The pictures stay out; all of the data is to be printed exactly.

**The data:**
= Beginning of Section =
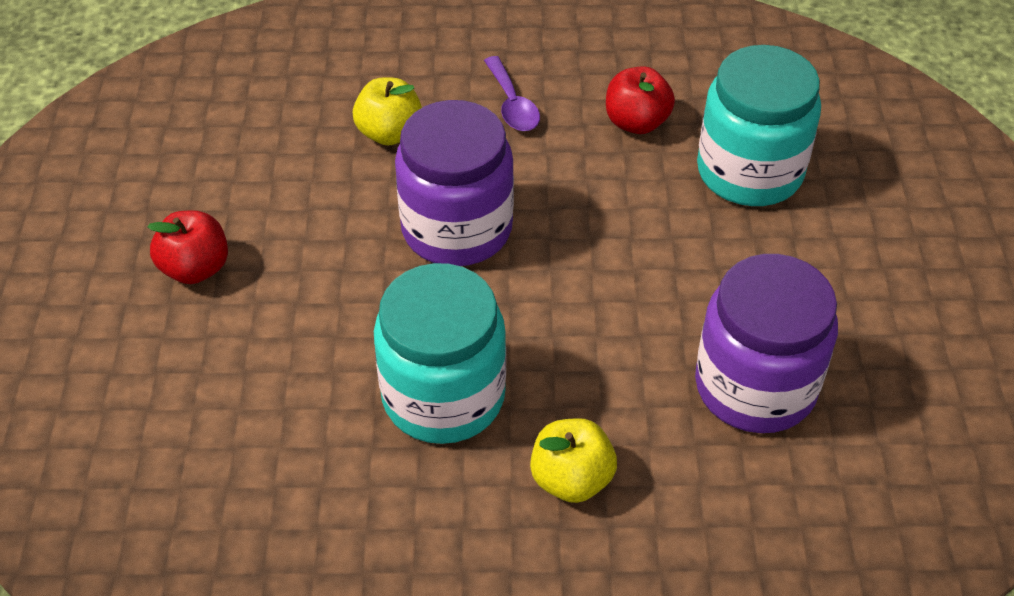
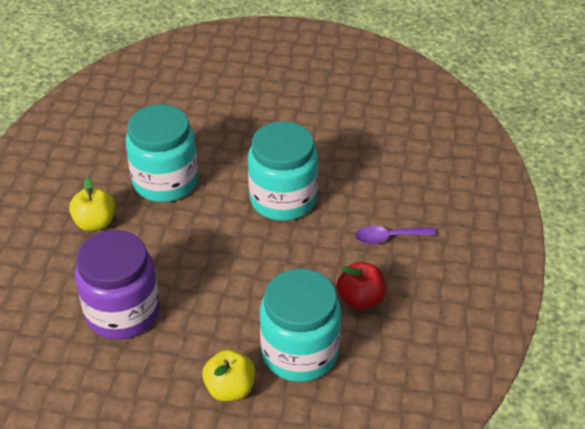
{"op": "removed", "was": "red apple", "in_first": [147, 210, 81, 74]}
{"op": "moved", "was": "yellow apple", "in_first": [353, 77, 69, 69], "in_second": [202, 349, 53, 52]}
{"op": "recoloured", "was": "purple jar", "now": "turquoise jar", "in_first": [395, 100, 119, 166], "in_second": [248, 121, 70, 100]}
= End of Section =
**Answer to the exercise:**
{"op": "removed", "was": "red apple", "in_first": [147, 210, 81, 74]}
{"op": "moved", "was": "yellow apple", "in_first": [353, 77, 69, 69], "in_second": [202, 349, 53, 52]}
{"op": "recoloured", "was": "purple jar", "now": "turquoise jar", "in_first": [395, 100, 119, 166], "in_second": [248, 121, 70, 100]}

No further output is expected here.